> **ACTIVITY**
Looking at the material below, count the lines that contain "MATRIX" and answer with the count only.

> **RAW DATA**
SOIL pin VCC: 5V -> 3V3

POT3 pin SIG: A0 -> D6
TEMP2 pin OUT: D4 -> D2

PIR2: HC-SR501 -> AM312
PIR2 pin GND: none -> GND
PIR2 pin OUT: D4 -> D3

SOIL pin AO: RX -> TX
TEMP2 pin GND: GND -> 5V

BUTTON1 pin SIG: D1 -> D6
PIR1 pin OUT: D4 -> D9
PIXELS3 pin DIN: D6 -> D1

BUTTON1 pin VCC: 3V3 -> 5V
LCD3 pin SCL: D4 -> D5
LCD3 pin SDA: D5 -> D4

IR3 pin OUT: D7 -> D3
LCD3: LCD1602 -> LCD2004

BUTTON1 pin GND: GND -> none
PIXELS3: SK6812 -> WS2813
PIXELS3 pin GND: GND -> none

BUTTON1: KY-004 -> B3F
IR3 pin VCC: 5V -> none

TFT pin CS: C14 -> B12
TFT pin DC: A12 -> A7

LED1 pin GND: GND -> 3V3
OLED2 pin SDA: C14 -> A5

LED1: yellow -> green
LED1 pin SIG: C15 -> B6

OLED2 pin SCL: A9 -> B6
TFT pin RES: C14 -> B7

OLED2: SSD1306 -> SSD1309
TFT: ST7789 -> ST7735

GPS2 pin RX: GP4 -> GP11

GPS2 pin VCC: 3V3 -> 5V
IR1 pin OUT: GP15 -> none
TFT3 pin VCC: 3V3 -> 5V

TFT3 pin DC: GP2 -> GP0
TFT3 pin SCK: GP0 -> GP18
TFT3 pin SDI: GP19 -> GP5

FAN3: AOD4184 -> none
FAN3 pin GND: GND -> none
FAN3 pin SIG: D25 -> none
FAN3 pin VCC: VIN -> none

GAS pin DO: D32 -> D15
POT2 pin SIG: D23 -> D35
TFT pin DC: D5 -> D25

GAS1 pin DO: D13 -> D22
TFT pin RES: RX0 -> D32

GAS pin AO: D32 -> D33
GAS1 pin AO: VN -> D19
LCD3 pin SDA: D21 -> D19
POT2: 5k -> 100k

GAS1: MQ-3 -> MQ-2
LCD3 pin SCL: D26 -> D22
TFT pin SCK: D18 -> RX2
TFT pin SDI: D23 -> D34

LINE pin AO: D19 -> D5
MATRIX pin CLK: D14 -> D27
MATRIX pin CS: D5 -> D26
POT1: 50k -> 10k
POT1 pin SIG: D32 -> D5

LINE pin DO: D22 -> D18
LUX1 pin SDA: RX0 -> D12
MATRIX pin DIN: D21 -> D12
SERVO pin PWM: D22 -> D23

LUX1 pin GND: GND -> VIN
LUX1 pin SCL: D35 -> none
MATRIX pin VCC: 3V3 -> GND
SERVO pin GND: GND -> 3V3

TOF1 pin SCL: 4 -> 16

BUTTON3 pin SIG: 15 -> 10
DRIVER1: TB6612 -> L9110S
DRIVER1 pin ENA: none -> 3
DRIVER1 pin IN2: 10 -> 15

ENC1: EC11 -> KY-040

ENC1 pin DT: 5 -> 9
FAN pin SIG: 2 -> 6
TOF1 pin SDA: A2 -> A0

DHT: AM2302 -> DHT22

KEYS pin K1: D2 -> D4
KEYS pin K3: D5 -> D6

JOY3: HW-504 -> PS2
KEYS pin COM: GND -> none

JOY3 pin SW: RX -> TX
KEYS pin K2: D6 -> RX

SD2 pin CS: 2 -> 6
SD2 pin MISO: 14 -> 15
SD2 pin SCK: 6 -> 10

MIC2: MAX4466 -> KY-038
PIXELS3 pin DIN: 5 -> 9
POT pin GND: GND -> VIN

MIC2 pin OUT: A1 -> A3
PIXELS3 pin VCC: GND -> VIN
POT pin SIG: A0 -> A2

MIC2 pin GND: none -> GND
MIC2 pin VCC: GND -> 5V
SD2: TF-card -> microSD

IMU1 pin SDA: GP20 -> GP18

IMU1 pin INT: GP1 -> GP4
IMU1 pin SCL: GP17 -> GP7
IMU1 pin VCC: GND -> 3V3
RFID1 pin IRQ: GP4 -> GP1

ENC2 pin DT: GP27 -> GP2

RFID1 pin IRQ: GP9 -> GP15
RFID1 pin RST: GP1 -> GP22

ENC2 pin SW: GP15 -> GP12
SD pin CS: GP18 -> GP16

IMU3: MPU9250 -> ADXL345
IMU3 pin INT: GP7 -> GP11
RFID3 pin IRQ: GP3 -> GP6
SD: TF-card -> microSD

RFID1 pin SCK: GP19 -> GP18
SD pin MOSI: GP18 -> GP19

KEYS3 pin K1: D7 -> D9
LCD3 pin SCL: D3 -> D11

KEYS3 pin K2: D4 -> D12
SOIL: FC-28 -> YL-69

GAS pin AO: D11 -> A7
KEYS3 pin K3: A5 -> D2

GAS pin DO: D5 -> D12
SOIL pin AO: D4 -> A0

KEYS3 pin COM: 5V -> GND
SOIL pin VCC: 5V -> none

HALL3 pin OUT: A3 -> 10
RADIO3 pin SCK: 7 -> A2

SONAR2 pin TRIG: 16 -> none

> **YOUR RESPONSE**
4